Input for this task Start Marker

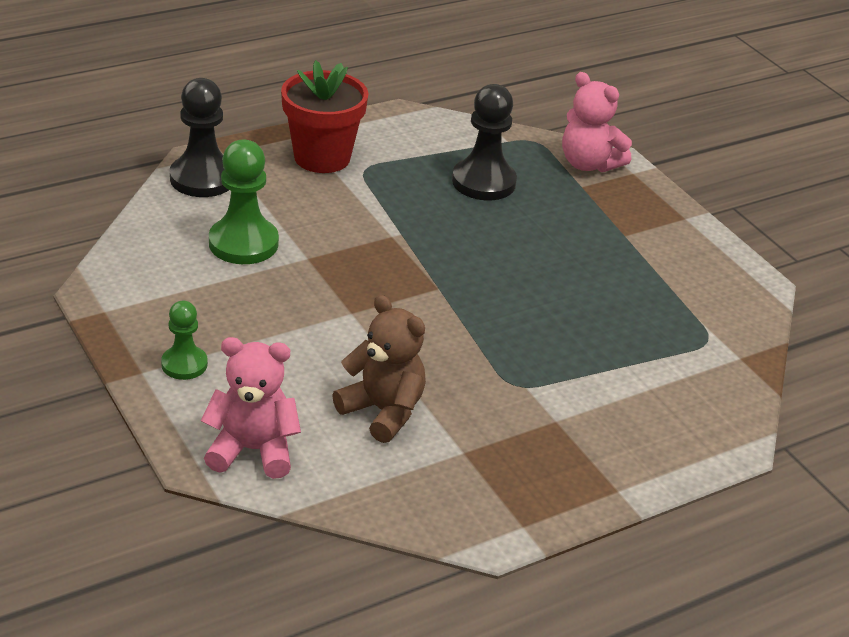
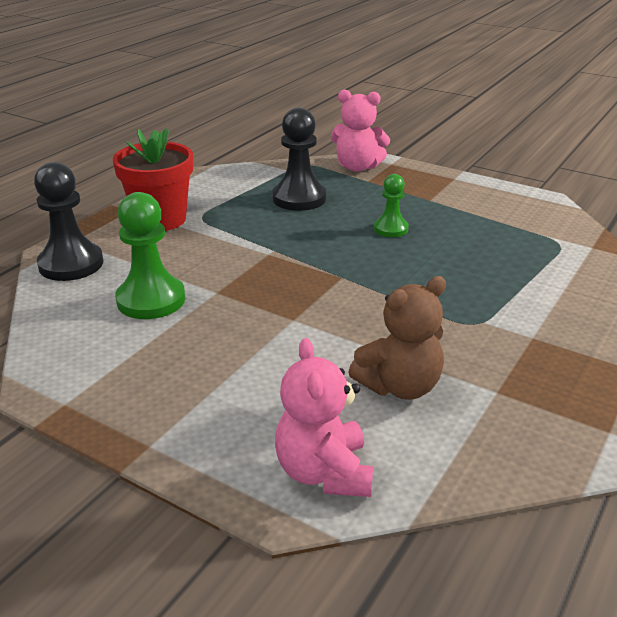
camera: 25 degrees left, 5 degrees down
green pawn [161,301,208,380] -> green pawn moved to [374,174,409,237]
pink teddy bear [201,337,301,479] -> pink teddy bear turned 75 degrees counterclockwise [275,338,373,497]
brown teddy bear [332,295,426,443] -> brown teddy bear turned 135 degrees clockwise [348,276,446,400]

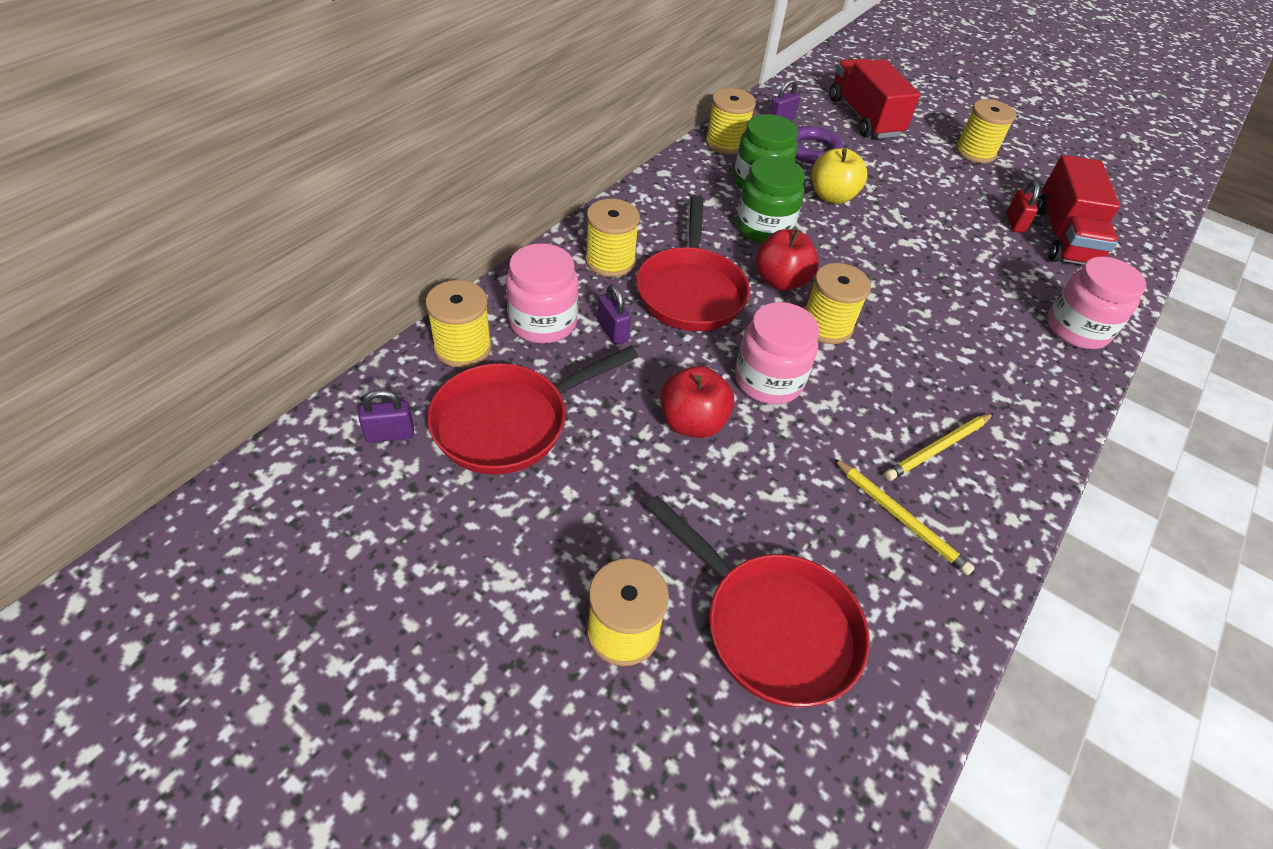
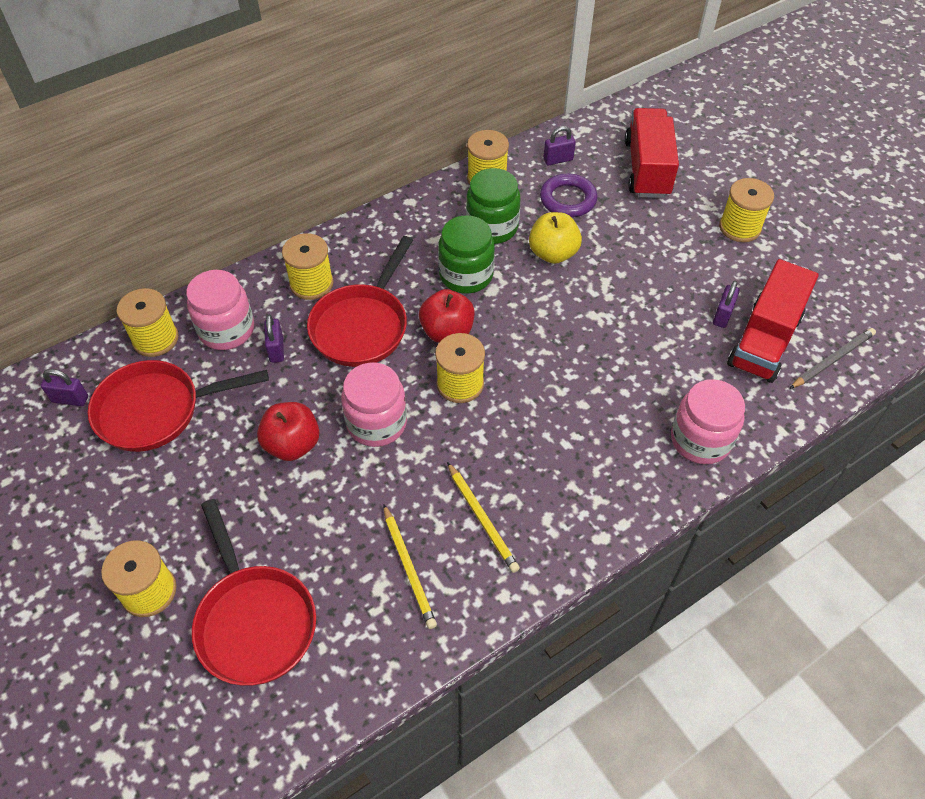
camera: 25 degrees right, 5 degrees up
yellow pencil [884,413,994,481] -> yellow pencil turned 105 degrees counterclockwise [447,462,520,573]
red padlock [1006,181,1040,233] -> purple padlock [713,281,740,328]
none -> grey pencil [789,328,876,389]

Input for this task End Marker

▸ What you will do: A word-for-word copy of the records is needed, one that contains no pictures.

▸ Output below:
camera: 25 degrees left, 5 degrees down
green pawn [161,301,208,380] -> green pawn moved to [374,174,409,237]
pink teddy bear [201,337,301,479] -> pink teddy bear turned 75 degrees counterclockwise [275,338,373,497]
brown teddy bear [332,295,426,443] -> brown teddy bear turned 135 degrees clockwise [348,276,446,400]

camera: 25 degrees right, 5 degrees up
yellow pencil [884,413,994,481] -> yellow pencil turned 105 degrees counterclockwise [447,462,520,573]
red padlock [1006,181,1040,233] -> purple padlock [713,281,740,328]
none -> grey pencil [789,328,876,389]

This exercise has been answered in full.